INPUT FOR THIS TASK START

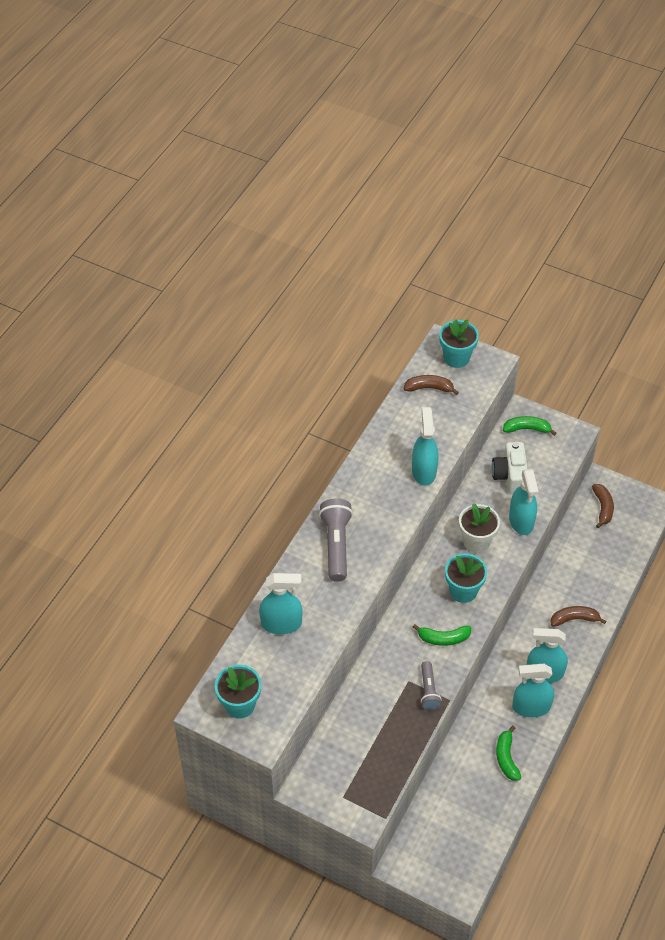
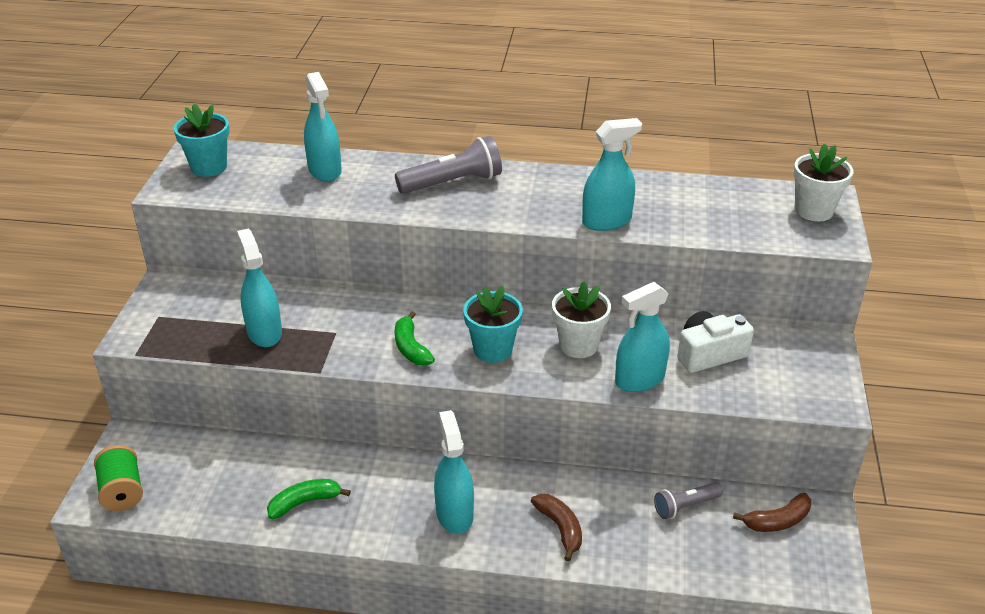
camera: 70 degrees right, 15 degrees down
(428, 690) = (327, 351): grey flashlight -> grey flashlight (685, 506)
(429, 388) = (743, 200): brown banana -> none
(456, 358) = (814, 211): turquoise flower pot -> white flower pot
(458, 873) = (122, 491): none -> green spool
(527, 429) = (802, 354): green banana -> none
(531, 707) = (393, 511): turquoise spray bottle -> turquoise spray bottle (264, 332)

INPUT FOR THIS TASK END

■ YOUR TASK:
Everything in the material except the pictures should be restated word for word.

■ RESPONSE:
camera: 70 degrees right, 15 degrees down
(428, 690) = (327, 351): grey flashlight -> grey flashlight (685, 506)
(429, 388) = (743, 200): brown banana -> none
(456, 358) = (814, 211): turquoise flower pot -> white flower pot
(458, 873) = (122, 491): none -> green spool
(527, 429) = (802, 354): green banana -> none
(531, 707) = (393, 511): turquoise spray bottle -> turquoise spray bottle (264, 332)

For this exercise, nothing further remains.